> Exercise goal: Look through the data and write out every line with the word "pink" in it.

> Data shown:
#####
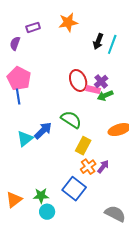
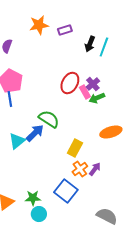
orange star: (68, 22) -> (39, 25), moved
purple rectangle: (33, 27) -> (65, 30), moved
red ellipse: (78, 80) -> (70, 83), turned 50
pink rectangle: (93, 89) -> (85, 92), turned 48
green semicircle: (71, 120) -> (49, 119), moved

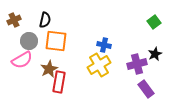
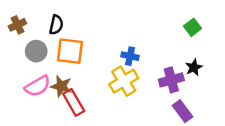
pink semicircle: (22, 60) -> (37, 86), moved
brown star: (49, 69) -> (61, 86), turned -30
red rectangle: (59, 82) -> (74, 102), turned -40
#####
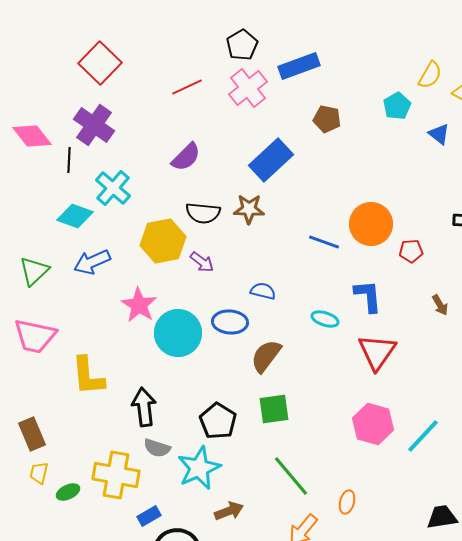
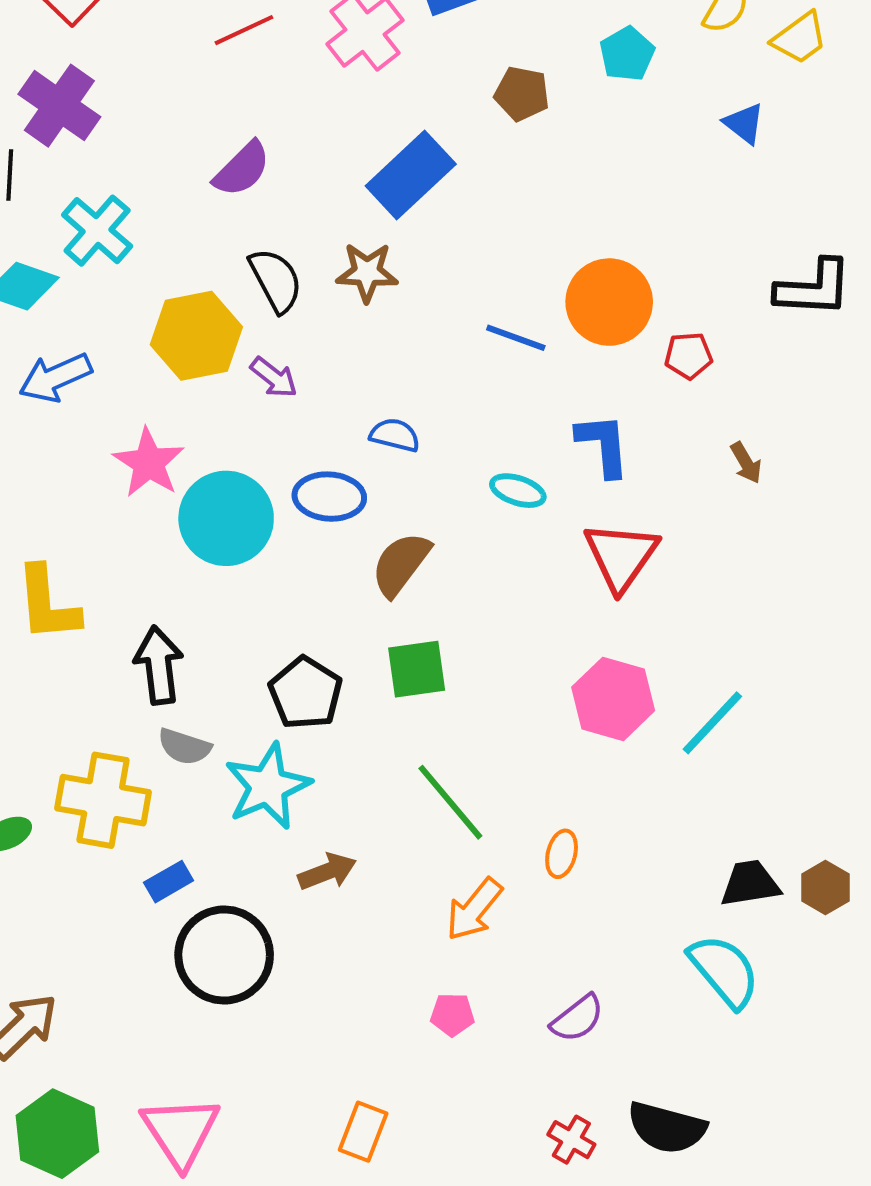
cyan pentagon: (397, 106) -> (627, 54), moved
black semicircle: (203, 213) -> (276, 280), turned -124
#####
> Task answer:
pink rectangle: (93, 89) -> (85, 92), turned 48
pink semicircle: (22, 60) -> (37, 86), moved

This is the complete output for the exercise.